> [Exercise brief]
Report all lines in the records that hold the string "none".

> [Raw data]
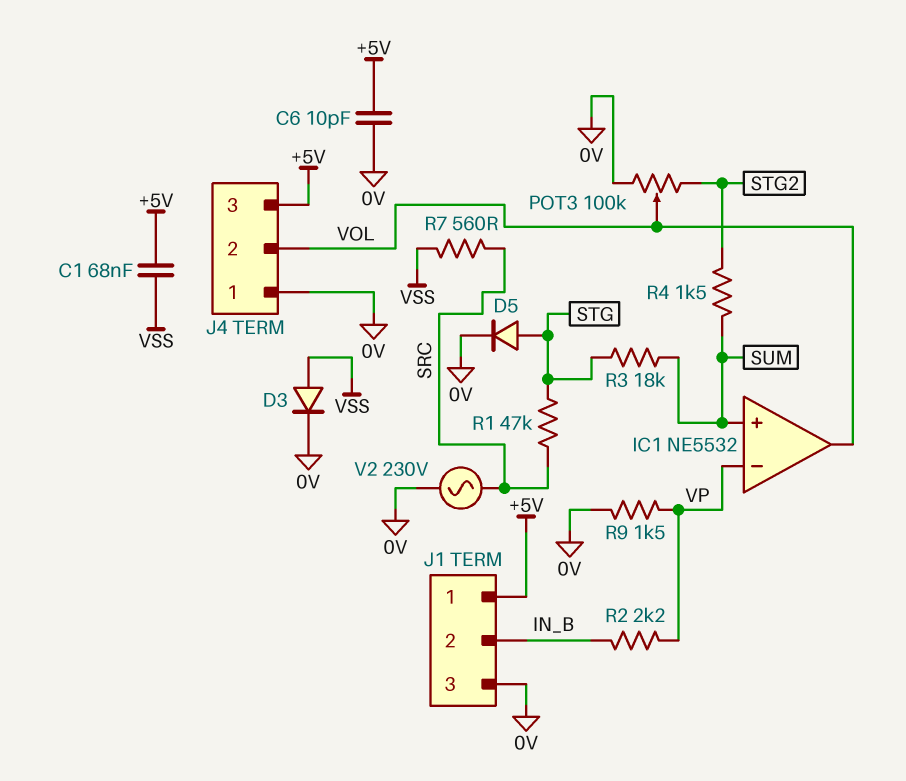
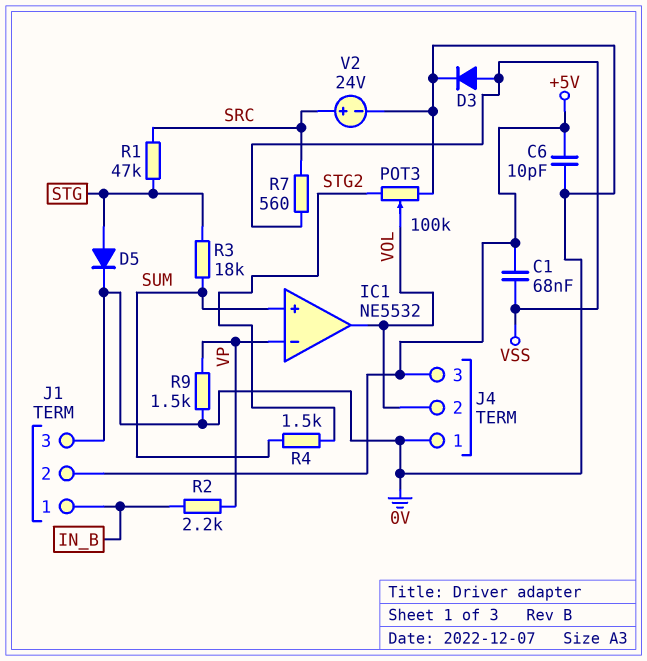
J1 pin 1: +5V -> IN_B
J1 pin 2: IN_B -> +5V
V2: AC 230V (0V, SRC) -> 24V (plus SRC, minus 0V)

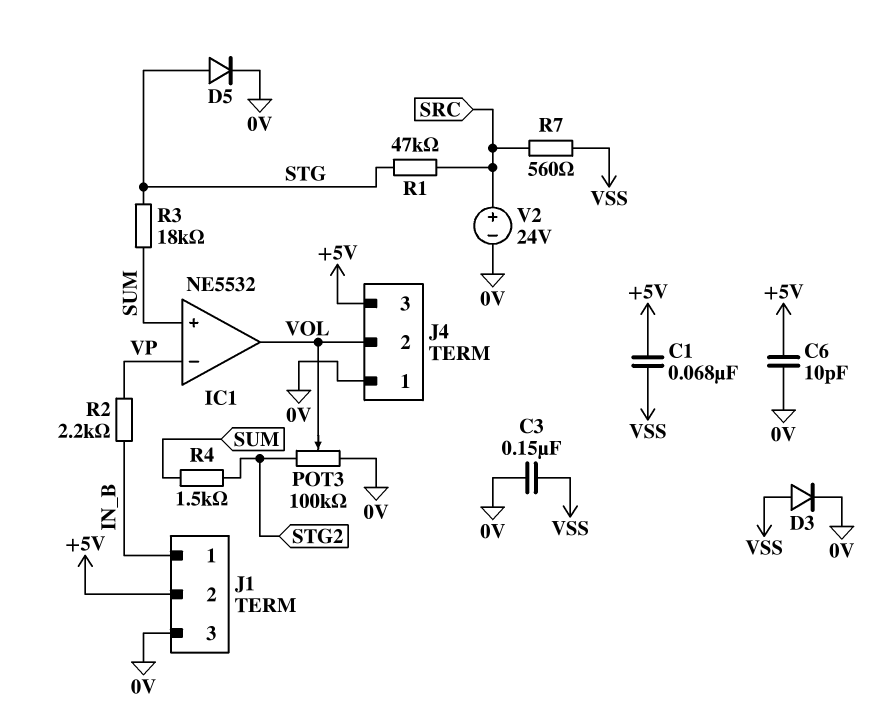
C3: none -> 150nF (0V, VSS)
R9: 1.5k (0V, VP) -> none

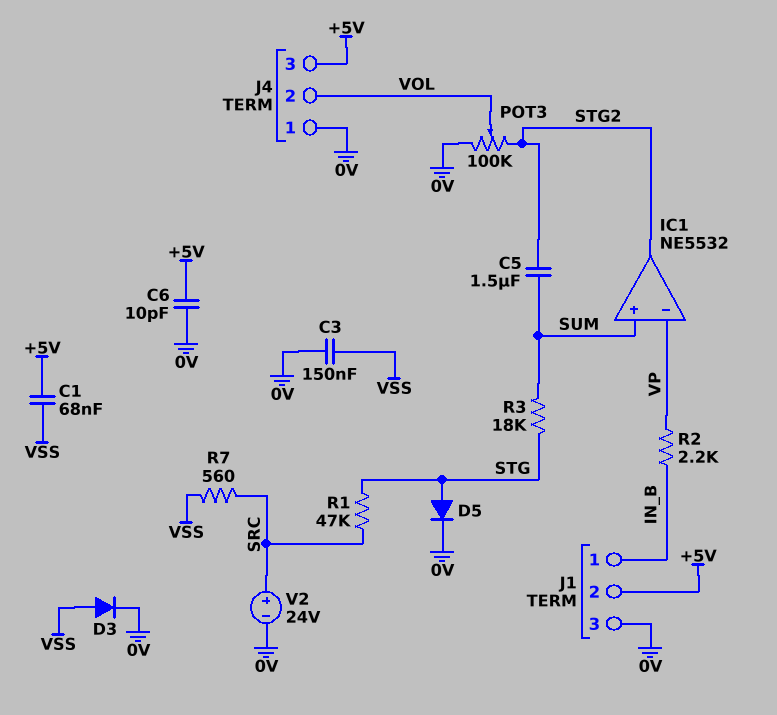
C5: none -> 1.5uF (STG2, SUM)
IC1 pin out: VOL -> STG2
R4: 1.5k (STG2, SUM) -> none

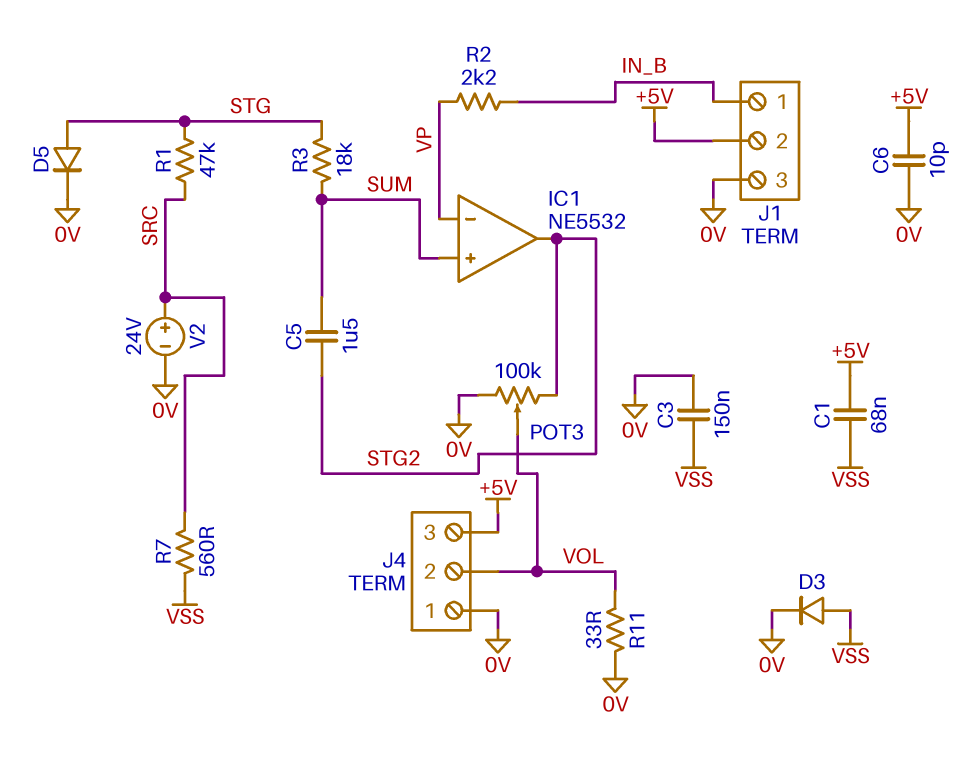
R11: none -> 33 (0V, VOL)

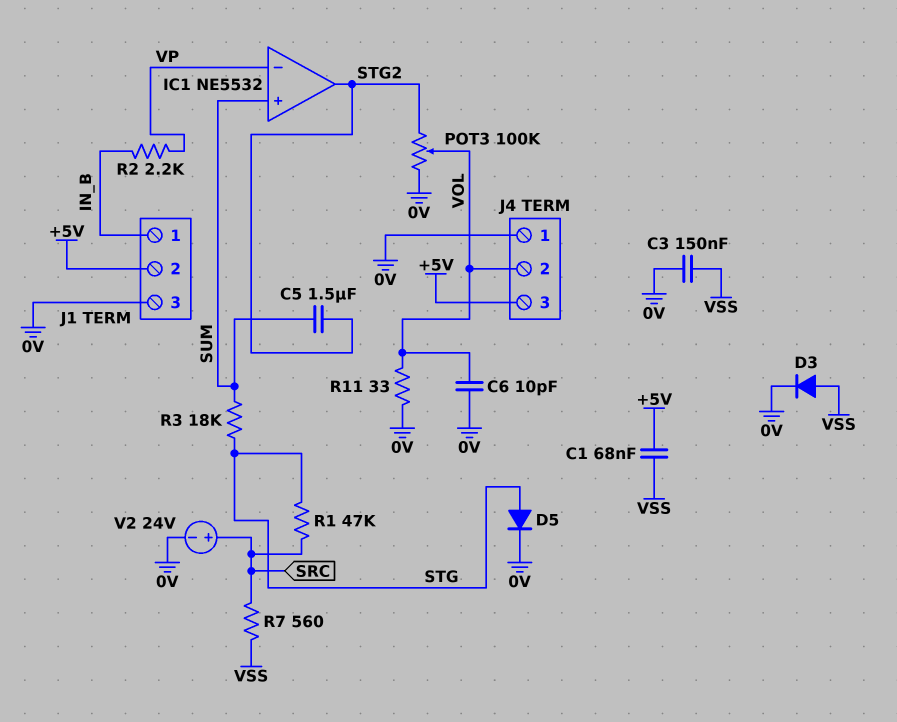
C6: 10pF (+5V, 0V) -> 10pF (0V, VOL)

> [Written response]
C3: none -> 150nF (0V, VSS)
R9: 1.5k (0V, VP) -> none
C5: none -> 1.5uF (STG2, SUM)
R4: 1.5k (STG2, SUM) -> none
R11: none -> 33 (0V, VOL)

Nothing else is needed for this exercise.